**THE TASK:** Copy out exactly the lines that begin with the one containing "none -> cyan 1x1 brick [511,148,583,220]" and continue until the last line of the material.

**TASK MATERIAL:**
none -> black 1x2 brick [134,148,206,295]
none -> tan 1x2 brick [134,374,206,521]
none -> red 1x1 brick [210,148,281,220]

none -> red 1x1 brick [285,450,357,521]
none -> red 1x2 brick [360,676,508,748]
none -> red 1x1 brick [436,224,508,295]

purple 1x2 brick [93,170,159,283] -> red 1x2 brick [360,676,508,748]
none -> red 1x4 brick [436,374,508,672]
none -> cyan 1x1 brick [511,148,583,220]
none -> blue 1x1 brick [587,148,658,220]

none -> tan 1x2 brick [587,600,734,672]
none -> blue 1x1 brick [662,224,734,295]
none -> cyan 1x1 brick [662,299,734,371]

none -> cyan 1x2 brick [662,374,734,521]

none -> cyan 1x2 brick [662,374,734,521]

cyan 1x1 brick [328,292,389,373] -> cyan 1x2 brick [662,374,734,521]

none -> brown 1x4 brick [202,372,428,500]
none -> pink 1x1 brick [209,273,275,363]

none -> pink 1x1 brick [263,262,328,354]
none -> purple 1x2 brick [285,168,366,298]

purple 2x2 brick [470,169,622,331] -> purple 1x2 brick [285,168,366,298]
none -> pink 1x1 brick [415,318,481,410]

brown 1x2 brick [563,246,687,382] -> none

**FINISHED TASK:**
none -> cyan 1x1 brick [511,148,583,220]
none -> blue 1x1 brick [587,148,658,220]

none -> tan 1x2 brick [587,600,734,672]
none -> blue 1x1 brick [662,224,734,295]
none -> cyan 1x1 brick [662,299,734,371]

none -> cyan 1x2 brick [662,374,734,521]

none -> cyan 1x2 brick [662,374,734,521]

cyan 1x1 brick [328,292,389,373] -> cyan 1x2 brick [662,374,734,521]

none -> brown 1x4 brick [202,372,428,500]
none -> pink 1x1 brick [209,273,275,363]

none -> pink 1x1 brick [263,262,328,354]
none -> purple 1x2 brick [285,168,366,298]

purple 2x2 brick [470,169,622,331] -> purple 1x2 brick [285,168,366,298]
none -> pink 1x1 brick [415,318,481,410]

brown 1x2 brick [563,246,687,382] -> none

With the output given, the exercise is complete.